··· Data listing ···
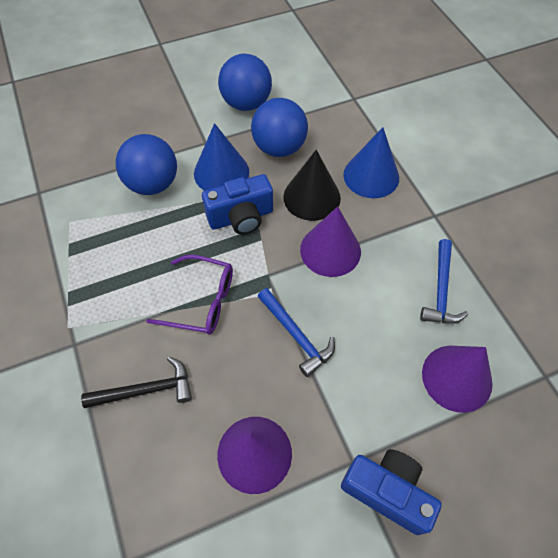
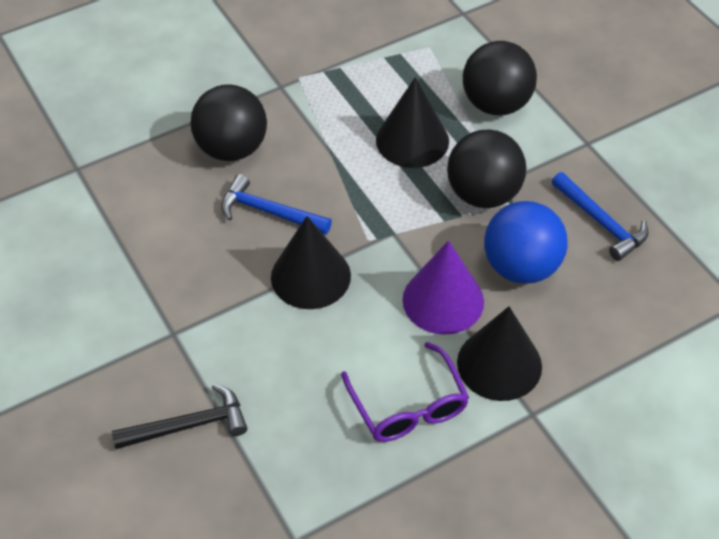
black ball: none = 0 -> [190,84,267,161] [447,129,527,208] [463,41,537,116] = 3
black cone: [283,150,341,221] = 1 -> [271,216,351,309] [376,77,449,168] [457,306,542,401] = 3
blue ball: [115,134,177,195] [218,54,272,111] [251,98,308,157] = 3 -> [484,201,568,284] = 1
blue camera: [202,174,273,234] [341,449,442,535] = 2 -> none = 0
blue cone: [194,123,249,191] [343,127,399,198] = 2 -> none = 0
purple cone: [217,417,292,494] [300,206,361,277] [422,346,493,413] = 3 -> [403,241,484,335] = 1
···
## Task item
Would you print the line containing "blue camera: [202,174,273,234]" and every line after it up to the end of the listing above, exactly, and nothing else?

## Result for this exercise
blue camera: [202,174,273,234] [341,449,442,535] = 2 -> none = 0
blue cone: [194,123,249,191] [343,127,399,198] = 2 -> none = 0
purple cone: [217,417,292,494] [300,206,361,277] [422,346,493,413] = 3 -> [403,241,484,335] = 1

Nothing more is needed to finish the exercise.